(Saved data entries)

______

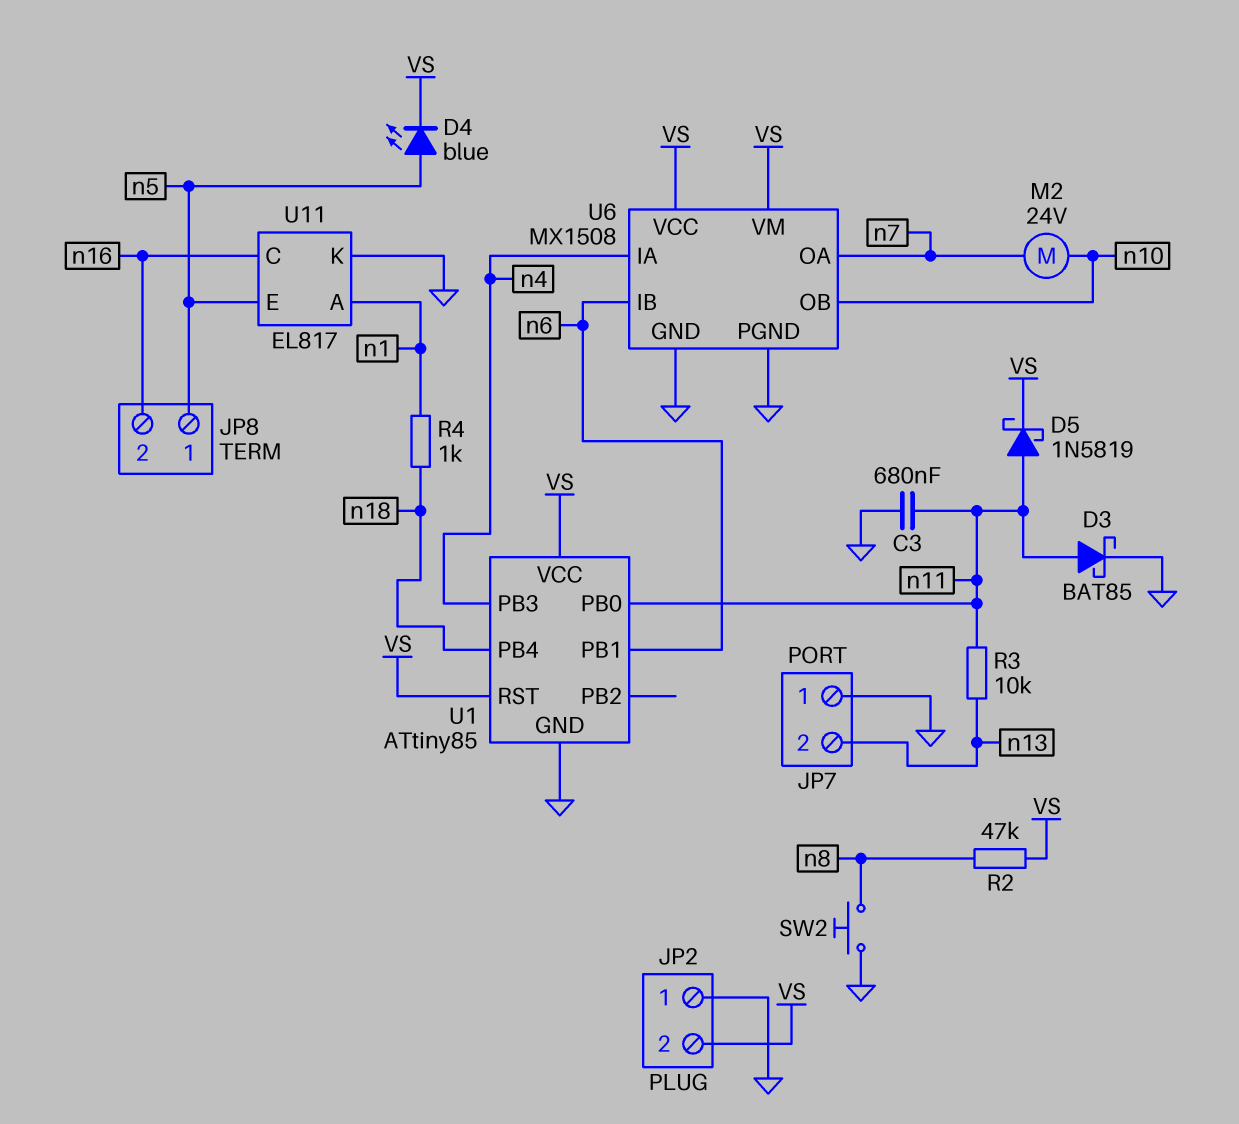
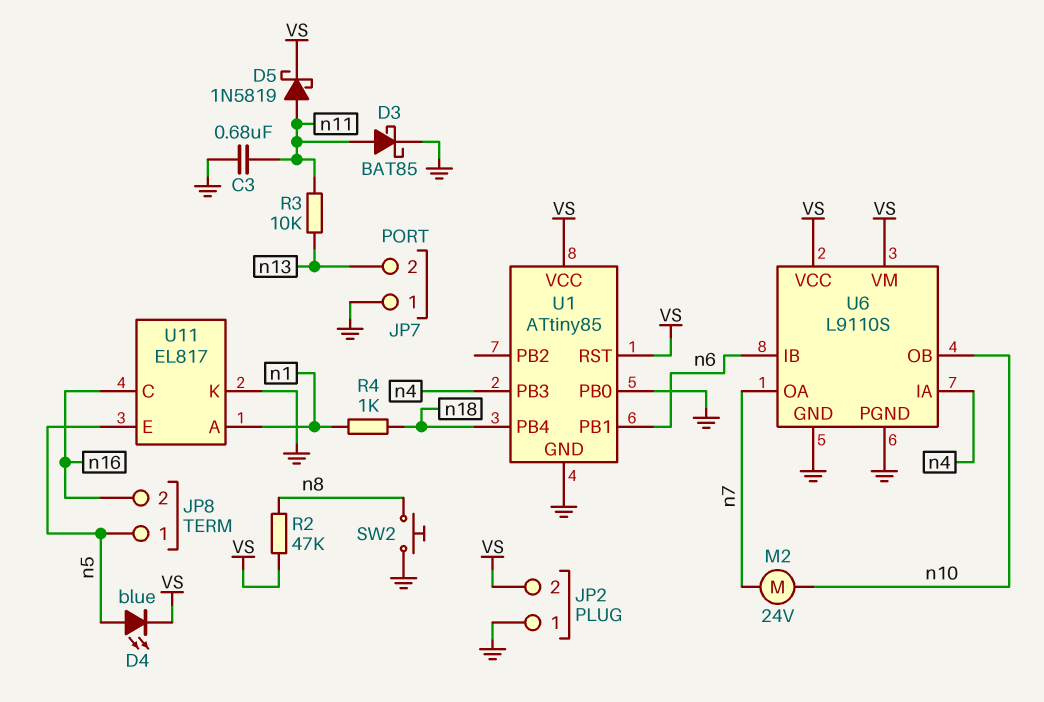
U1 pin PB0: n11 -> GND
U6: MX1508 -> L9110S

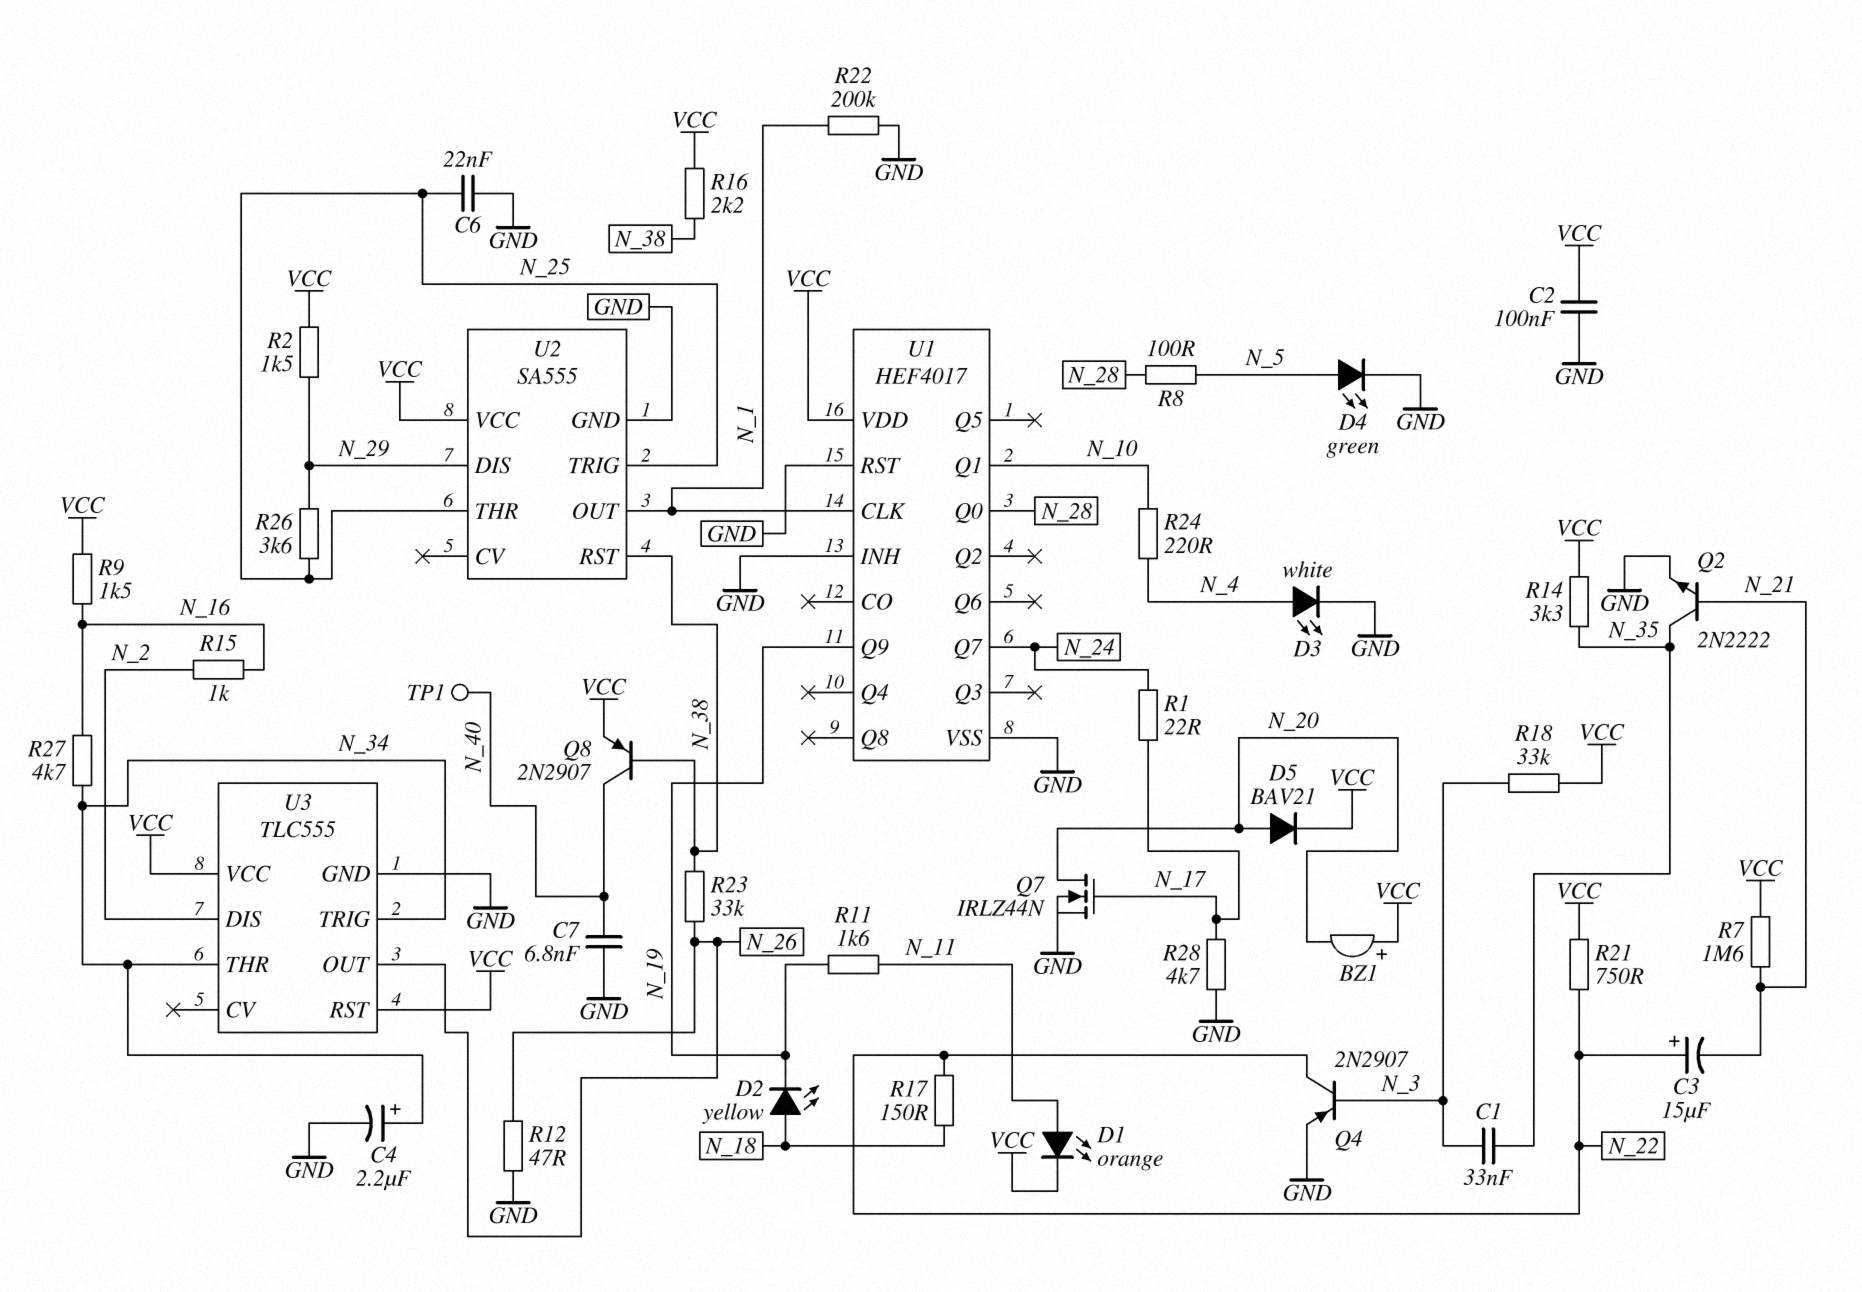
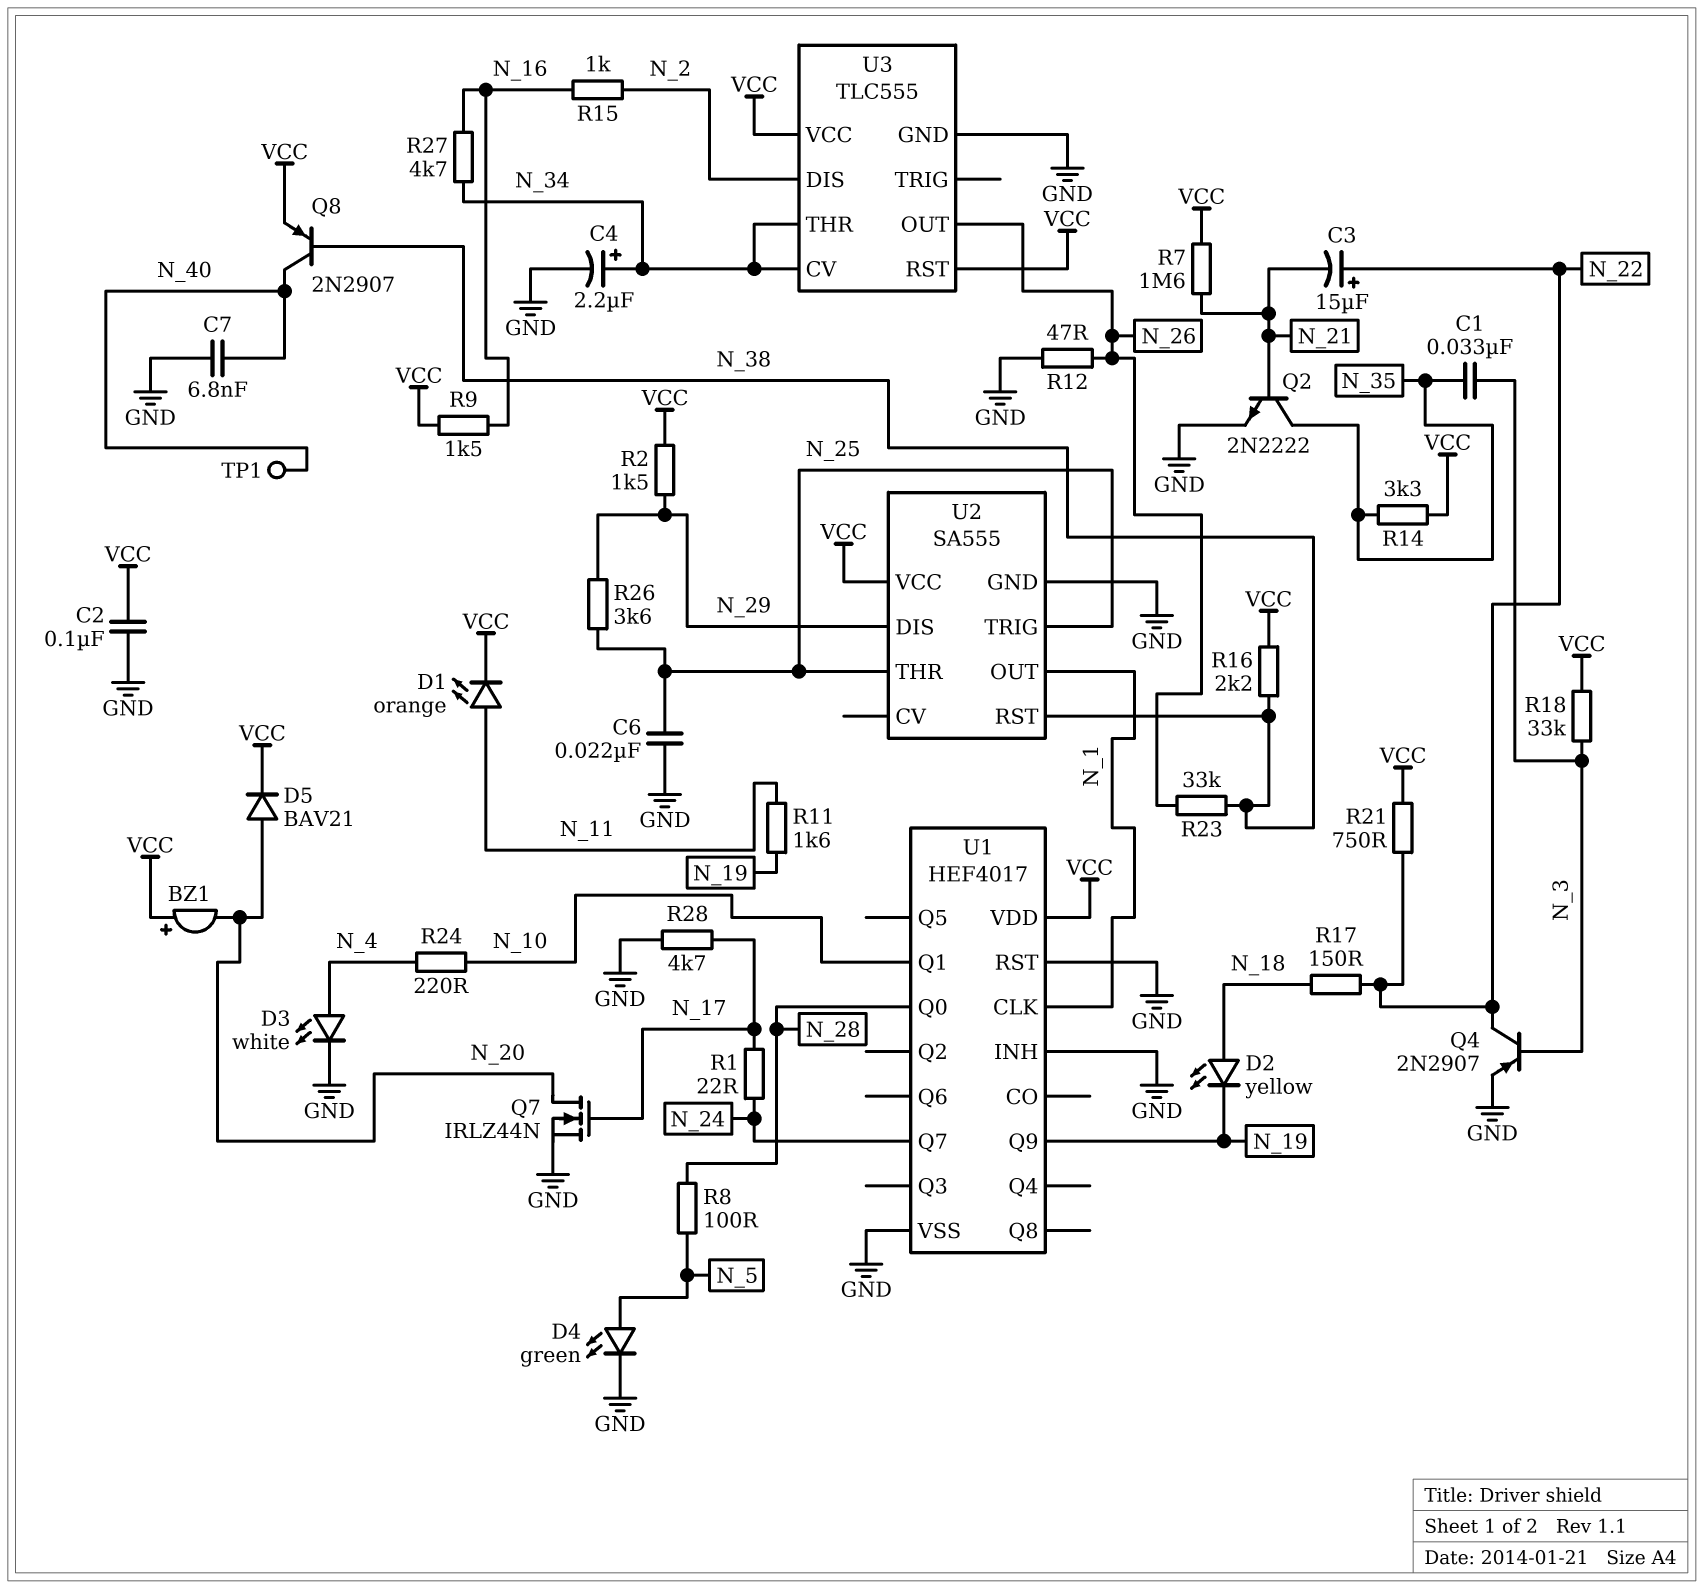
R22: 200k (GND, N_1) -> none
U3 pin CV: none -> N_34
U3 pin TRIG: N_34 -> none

______

REQUIRED WORK: Your reply should restate the data above word for word and contain no pictures.

RESPONSE BELOW:
U1 pin PB0: n11 -> GND
U6: MX1508 -> L9110S

R22: 200k (GND, N_1) -> none
U3 pin CV: none -> N_34
U3 pin TRIG: N_34 -> none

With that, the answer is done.